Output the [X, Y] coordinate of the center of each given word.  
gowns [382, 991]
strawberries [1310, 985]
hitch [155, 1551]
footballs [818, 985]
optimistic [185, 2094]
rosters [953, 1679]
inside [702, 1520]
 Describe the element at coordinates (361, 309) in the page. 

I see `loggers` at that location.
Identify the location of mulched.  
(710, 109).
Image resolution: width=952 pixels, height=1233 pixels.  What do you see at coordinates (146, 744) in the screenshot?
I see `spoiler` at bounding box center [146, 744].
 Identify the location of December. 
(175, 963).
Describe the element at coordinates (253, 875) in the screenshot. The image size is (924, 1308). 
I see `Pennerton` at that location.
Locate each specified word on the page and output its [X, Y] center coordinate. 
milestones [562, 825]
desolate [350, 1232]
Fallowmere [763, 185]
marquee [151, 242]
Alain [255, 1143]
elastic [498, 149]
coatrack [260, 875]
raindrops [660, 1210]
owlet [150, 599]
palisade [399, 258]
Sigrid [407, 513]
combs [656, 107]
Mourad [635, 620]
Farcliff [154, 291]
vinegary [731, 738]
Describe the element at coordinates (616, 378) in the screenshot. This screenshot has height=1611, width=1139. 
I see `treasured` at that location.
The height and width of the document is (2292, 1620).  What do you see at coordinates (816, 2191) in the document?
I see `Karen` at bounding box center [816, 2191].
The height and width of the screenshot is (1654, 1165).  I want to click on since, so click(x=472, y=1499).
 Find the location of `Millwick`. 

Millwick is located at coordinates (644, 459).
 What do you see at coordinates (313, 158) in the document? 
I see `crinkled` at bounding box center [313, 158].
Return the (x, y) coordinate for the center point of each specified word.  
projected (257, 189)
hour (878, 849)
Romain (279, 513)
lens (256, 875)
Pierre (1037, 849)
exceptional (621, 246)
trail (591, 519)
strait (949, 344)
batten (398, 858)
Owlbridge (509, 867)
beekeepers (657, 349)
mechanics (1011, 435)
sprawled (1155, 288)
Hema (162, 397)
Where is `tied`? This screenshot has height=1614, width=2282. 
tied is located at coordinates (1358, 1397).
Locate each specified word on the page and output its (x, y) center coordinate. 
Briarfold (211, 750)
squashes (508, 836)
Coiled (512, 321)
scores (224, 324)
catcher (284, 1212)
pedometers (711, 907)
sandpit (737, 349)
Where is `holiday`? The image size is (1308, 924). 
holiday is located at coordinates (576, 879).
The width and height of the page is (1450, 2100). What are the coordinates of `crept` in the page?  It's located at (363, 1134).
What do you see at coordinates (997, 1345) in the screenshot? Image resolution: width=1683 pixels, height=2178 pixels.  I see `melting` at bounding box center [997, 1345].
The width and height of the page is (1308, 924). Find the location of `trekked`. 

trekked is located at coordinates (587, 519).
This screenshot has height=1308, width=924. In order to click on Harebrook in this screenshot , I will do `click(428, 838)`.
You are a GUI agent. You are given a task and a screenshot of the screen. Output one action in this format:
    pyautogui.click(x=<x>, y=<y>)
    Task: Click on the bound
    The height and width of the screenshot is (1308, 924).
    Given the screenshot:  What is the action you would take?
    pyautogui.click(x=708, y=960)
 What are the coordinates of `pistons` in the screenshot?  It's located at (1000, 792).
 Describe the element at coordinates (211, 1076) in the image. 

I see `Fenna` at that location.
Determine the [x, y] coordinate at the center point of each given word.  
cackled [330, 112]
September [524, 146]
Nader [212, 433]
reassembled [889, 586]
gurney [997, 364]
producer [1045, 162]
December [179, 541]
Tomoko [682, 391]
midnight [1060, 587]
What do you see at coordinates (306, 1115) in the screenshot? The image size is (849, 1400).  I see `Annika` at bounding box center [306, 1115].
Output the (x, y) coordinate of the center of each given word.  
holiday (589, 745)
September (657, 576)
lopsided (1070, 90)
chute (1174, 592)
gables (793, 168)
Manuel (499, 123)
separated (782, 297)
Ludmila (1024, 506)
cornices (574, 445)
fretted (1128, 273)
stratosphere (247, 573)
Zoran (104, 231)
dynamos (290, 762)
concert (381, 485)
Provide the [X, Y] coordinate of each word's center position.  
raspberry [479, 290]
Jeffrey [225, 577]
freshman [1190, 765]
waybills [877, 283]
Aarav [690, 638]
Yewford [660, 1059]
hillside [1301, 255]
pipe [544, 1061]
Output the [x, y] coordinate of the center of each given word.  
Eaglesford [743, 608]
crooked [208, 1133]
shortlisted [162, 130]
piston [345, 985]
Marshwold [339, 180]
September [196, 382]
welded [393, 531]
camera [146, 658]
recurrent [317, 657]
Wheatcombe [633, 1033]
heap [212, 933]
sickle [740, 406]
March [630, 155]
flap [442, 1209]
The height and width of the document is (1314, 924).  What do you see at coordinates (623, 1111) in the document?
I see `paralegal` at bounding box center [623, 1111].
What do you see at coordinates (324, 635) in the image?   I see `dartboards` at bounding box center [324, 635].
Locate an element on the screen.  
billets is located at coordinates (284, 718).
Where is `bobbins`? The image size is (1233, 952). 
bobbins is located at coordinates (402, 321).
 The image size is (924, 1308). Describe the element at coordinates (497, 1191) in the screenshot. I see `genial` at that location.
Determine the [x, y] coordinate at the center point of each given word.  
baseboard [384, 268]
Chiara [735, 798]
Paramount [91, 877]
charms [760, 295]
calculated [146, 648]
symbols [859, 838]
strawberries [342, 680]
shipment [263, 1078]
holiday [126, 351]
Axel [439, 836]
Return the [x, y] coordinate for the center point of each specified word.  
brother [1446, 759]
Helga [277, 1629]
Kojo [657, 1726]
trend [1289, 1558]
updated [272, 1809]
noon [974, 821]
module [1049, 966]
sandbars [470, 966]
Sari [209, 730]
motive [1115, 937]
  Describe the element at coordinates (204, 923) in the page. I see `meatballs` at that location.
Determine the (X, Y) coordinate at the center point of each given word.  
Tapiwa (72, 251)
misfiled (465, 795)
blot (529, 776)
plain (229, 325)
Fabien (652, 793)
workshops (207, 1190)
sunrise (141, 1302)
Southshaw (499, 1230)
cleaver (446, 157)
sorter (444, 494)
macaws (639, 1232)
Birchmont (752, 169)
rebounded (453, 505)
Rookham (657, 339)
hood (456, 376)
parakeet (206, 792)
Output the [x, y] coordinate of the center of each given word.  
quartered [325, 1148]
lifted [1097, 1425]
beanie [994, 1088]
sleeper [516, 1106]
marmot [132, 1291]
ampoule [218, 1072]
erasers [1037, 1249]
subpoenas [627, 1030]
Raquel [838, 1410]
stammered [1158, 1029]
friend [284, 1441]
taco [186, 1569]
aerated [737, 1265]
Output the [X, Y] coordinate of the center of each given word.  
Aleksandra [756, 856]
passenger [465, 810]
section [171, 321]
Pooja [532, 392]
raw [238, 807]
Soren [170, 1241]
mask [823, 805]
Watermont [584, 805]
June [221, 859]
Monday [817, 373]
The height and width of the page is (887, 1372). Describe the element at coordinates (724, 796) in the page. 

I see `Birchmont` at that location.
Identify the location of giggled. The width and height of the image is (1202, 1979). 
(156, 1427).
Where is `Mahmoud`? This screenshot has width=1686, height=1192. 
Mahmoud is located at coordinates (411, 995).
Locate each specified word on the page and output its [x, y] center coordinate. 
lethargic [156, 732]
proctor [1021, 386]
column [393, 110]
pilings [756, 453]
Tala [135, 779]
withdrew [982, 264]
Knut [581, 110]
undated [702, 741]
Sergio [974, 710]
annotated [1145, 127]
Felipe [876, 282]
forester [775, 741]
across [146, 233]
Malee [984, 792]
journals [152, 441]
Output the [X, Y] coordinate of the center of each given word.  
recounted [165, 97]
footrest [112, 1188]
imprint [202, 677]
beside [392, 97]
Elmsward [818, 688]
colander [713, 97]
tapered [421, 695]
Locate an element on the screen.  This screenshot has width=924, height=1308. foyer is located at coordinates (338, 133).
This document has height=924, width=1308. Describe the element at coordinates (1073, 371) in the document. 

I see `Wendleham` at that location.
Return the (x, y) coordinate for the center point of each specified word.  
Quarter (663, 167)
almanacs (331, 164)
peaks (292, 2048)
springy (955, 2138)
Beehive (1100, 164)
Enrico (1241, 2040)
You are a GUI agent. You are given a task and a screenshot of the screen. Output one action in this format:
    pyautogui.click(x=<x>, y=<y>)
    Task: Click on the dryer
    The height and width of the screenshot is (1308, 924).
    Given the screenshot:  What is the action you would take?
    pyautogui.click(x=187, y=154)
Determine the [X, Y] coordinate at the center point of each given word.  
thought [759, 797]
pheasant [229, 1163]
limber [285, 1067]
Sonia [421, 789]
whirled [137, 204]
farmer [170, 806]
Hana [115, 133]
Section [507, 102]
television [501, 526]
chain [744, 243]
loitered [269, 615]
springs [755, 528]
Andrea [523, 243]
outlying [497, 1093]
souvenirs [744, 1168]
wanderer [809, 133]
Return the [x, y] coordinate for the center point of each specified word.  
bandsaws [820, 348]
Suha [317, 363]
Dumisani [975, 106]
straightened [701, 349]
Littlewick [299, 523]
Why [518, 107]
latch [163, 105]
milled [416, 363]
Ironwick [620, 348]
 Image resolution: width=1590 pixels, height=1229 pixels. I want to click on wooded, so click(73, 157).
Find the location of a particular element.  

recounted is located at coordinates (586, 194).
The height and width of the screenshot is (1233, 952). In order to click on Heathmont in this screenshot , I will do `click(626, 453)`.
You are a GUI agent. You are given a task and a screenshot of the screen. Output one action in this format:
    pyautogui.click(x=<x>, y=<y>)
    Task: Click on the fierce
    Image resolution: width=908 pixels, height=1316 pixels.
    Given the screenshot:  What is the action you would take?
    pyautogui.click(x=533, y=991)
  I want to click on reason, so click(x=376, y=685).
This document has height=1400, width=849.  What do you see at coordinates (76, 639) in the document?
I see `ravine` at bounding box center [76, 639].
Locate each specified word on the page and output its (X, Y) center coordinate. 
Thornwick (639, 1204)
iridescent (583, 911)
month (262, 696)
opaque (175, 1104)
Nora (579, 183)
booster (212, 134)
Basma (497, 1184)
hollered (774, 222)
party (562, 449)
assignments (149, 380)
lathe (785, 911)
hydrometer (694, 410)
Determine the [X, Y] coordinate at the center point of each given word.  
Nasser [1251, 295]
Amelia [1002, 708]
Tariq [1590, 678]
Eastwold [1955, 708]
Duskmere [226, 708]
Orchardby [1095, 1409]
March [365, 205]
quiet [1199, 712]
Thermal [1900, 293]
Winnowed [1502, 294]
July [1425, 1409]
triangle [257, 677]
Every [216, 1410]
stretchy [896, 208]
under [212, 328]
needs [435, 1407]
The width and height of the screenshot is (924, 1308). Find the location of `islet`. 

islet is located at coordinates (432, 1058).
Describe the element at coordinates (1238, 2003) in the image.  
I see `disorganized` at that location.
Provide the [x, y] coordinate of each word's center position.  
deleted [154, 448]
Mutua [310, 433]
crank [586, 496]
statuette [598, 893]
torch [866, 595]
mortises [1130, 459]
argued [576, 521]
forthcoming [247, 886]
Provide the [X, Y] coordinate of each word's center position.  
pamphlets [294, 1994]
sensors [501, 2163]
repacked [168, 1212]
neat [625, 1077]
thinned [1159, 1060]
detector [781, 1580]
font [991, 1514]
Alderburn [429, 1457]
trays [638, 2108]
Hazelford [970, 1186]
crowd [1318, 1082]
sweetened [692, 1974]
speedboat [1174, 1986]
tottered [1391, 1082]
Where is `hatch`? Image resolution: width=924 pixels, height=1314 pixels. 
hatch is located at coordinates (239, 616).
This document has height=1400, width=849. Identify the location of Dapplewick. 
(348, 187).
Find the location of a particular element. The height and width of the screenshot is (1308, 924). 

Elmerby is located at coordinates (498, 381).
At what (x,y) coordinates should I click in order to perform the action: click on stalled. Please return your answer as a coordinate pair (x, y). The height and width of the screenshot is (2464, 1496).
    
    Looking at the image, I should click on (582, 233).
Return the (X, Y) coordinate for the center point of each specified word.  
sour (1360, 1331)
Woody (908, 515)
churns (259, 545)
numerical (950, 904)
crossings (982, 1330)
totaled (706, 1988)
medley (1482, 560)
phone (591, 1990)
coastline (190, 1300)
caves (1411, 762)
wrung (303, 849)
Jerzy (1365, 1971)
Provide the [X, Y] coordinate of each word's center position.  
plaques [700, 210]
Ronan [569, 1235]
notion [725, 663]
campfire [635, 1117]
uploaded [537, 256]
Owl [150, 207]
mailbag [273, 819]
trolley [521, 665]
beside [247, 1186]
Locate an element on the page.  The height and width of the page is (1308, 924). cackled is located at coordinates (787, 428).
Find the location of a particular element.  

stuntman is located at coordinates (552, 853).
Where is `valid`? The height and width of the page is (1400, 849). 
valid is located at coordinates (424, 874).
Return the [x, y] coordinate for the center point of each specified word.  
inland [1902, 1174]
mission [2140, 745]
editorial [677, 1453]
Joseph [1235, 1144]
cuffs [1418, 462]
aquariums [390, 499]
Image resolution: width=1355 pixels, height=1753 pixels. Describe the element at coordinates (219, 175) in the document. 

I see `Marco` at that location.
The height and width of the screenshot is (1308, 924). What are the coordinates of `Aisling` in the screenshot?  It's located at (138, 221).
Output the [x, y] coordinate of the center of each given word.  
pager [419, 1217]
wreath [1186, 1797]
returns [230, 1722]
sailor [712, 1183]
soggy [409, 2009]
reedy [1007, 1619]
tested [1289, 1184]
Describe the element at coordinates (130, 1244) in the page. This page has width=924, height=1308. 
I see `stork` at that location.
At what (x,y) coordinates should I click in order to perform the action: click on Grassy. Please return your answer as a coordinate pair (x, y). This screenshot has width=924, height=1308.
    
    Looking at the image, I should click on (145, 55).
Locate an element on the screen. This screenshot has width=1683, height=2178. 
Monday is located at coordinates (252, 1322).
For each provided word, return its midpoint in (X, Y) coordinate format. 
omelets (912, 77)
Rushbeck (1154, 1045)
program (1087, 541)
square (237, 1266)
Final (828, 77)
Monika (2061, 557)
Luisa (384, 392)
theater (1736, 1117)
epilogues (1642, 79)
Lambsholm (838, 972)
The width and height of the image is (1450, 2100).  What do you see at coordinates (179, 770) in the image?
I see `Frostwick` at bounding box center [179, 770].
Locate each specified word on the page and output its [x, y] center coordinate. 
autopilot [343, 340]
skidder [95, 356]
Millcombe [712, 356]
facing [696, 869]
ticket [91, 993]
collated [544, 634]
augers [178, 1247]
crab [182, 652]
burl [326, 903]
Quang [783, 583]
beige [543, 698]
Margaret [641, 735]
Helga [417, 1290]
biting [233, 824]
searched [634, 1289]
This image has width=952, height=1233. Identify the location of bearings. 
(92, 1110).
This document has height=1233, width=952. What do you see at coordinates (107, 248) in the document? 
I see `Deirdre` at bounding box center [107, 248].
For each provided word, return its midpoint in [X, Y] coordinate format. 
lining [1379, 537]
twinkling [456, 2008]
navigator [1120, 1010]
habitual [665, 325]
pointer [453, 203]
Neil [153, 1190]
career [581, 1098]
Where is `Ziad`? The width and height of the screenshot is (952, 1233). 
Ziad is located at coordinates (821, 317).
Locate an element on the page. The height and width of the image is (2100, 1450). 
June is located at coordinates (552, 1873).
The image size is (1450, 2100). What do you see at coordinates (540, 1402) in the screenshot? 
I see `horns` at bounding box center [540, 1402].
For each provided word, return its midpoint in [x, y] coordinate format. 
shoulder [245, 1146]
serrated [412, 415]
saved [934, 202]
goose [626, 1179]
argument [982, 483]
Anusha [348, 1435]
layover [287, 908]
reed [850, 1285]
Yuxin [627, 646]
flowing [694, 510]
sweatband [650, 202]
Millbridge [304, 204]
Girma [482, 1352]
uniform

┄┄┄┄┄┄

Stated goal:
Convert the items from the line containing "burl [326, 903]" through the line containing "sweatband [650, 202]", both included, into a Markdown table with the columns Row and Line. Number each row, and omit blank lines.

Exercise answer:
| Row | Line |
|---|---|
| 1 | burl [326, 903] |
| 2 | Quang [783, 583] |
| 3 | beige [543, 698] |
| 4 | Margaret [641, 735] |
| 5 | Helga [417, 1290] |
| 6 | biting [233, 824] |
| 7 | searched [634, 1289] |
| 8 | This image has width=952, height=1233. Identify the location of bearings.  |
| 9 | (92, 1110). |
| 10 | This document has height=1233, width=952. What do you see at coordinates (107, 248) in the document?  |
| 11 | I see `Deirdre` at bounding box center [107, 248]. |
| 12 | For each provided word, return its midpoint in [X, Y] coordinate format.  |
| 13 | lining [1379, 537] |
| 14 | twinkling [456, 2008] |
| 15 | navigator [1120, 1010] |
| 16 | habitual [665, 325] |
| 17 | pointer [453, 203] |
| 18 | Neil [153, 1190] |
| 19 | career [581, 1098] |
| 20 | Where is `Ziad`? The width and height of the screenshot is (952, 1233).  |
| 21 | Ziad is located at coordinates (821, 317). |
| 22 | Locate an element on the page. The height and width of the image is (2100, 1450).  |
| 23 | June is located at coordinates (552, 1873). |
| 24 | The image size is (1450, 2100). What do you see at coordinates (540, 1402) in the screenshot?  |
| 25 | I see `horns` at bounding box center [540, 1402]. |
| 26 | For each provided word, return its midpoint in [x, y] coordinate format.  |
| 27 | shoulder [245, 1146] |
| 28 | serrated [412, 415] |
| 29 | saved [934, 202] |
| 30 | goose [626, 1179] |
| 31 | argument [982, 483] |
| 32 | Anusha [348, 1435] |
| 33 | layover [287, 908] |
| 34 | reed [850, 1285] |
| 35 | Yuxin [627, 646] |
| 36 | flowing [694, 510] |
| 37 | sweatband [650, 202] |